Before-and-after object lists =
--- START ---

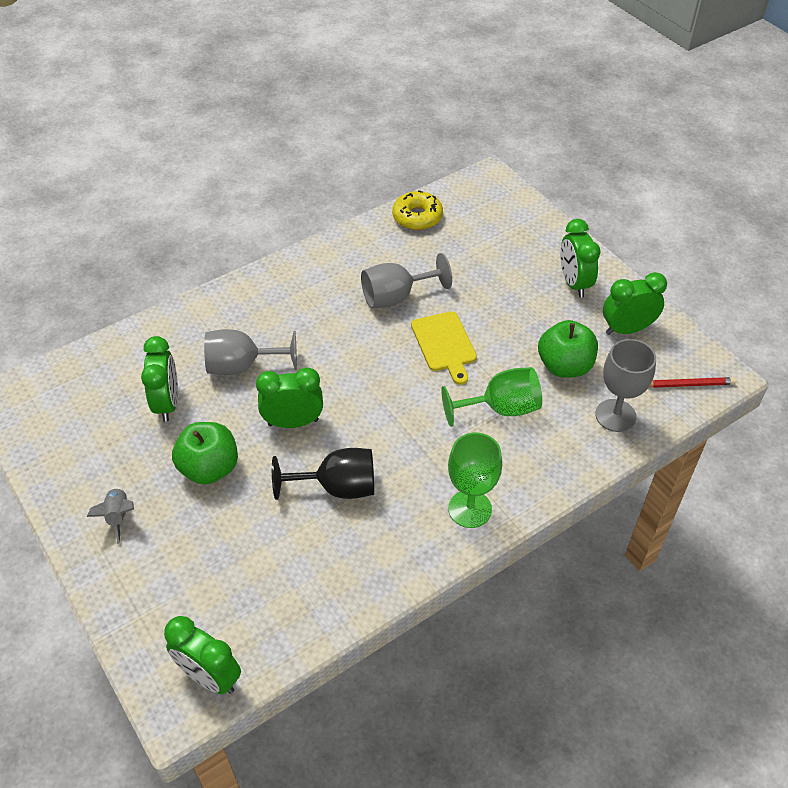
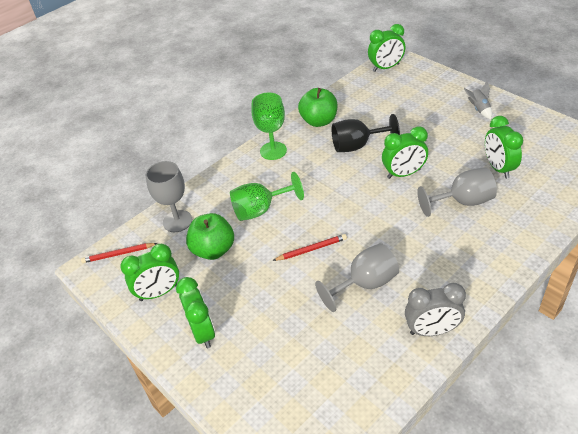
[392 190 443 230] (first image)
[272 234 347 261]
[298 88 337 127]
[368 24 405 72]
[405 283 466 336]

--- END ---

Leave the pictures behind and repeat each entry exactly.

EXPECTED ANSWER =
[392 190 443 230] (first image)
[272 234 347 261]
[298 88 337 127]
[368 24 405 72]
[405 283 466 336]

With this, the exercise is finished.